## The exercise
Can you retype every one of the records below without changing a single character?
* START Data for this task *
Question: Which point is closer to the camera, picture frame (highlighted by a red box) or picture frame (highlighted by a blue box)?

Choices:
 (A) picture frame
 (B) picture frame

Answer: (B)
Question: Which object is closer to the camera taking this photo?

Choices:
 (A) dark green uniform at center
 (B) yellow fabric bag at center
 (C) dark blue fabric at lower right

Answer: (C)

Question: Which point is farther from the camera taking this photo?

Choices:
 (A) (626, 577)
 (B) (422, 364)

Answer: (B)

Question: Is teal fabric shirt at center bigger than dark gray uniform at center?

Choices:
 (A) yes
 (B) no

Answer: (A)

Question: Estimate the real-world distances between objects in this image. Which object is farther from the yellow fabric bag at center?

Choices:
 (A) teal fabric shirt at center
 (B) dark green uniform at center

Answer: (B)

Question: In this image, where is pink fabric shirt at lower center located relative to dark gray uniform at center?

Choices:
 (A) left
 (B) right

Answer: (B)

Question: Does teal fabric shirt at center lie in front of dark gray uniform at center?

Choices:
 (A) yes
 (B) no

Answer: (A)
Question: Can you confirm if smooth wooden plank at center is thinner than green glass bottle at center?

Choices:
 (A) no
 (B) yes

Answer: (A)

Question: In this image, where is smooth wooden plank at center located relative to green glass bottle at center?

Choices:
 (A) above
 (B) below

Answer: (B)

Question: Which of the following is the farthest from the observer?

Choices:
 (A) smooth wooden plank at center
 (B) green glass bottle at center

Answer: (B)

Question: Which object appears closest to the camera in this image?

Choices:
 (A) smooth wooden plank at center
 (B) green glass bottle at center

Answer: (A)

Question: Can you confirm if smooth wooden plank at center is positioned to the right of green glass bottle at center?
* END Data for this task *
## Response below
Question: Which point is closer to the camera, picture frame (highlighted by a red box) or picture frame (highlighted by a blue box)?

Choices:
 (A) picture frame
 (B) picture frame

Answer: (B)
Question: Which object is closer to the camera taking this photo?

Choices:
 (A) dark green uniform at center
 (B) yellow fabric bag at center
 (C) dark blue fabric at lower right

Answer: (C)

Question: Which point is farther from the camera taking this photo?

Choices:
 (A) (626, 577)
 (B) (422, 364)

Answer: (B)

Question: Is teal fabric shirt at center bigger than dark gray uniform at center?

Choices:
 (A) yes
 (B) no

Answer: (A)

Question: Estimate the real-world distances between objects in this image. Which object is farther from the yellow fabric bag at center?

Choices:
 (A) teal fabric shirt at center
 (B) dark green uniform at center

Answer: (B)

Question: In this image, where is pink fabric shirt at lower center located relative to dark gray uniform at center?

Choices:
 (A) left
 (B) right

Answer: (B)

Question: Does teal fabric shirt at center lie in front of dark gray uniform at center?

Choices:
 (A) yes
 (B) no

Answer: (A)
Question: Can you confirm if smooth wooden plank at center is thinner than green glass bottle at center?

Choices:
 (A) no
 (B) yes

Answer: (A)

Question: In this image, where is smooth wooden plank at center located relative to green glass bottle at center?

Choices:
 (A) above
 (B) below

Answer: (B)

Question: Which of the following is the farthest from the observer?

Choices:
 (A) smooth wooden plank at center
 (B) green glass bottle at center

Answer: (B)

Question: Which object appears closest to the camera in this image?

Choices:
 (A) smooth wooden plank at center
 (B) green glass bottle at center

Answer: (A)

Question: Can you confirm if smooth wooden plank at center is positioned to the right of green glass bottle at center?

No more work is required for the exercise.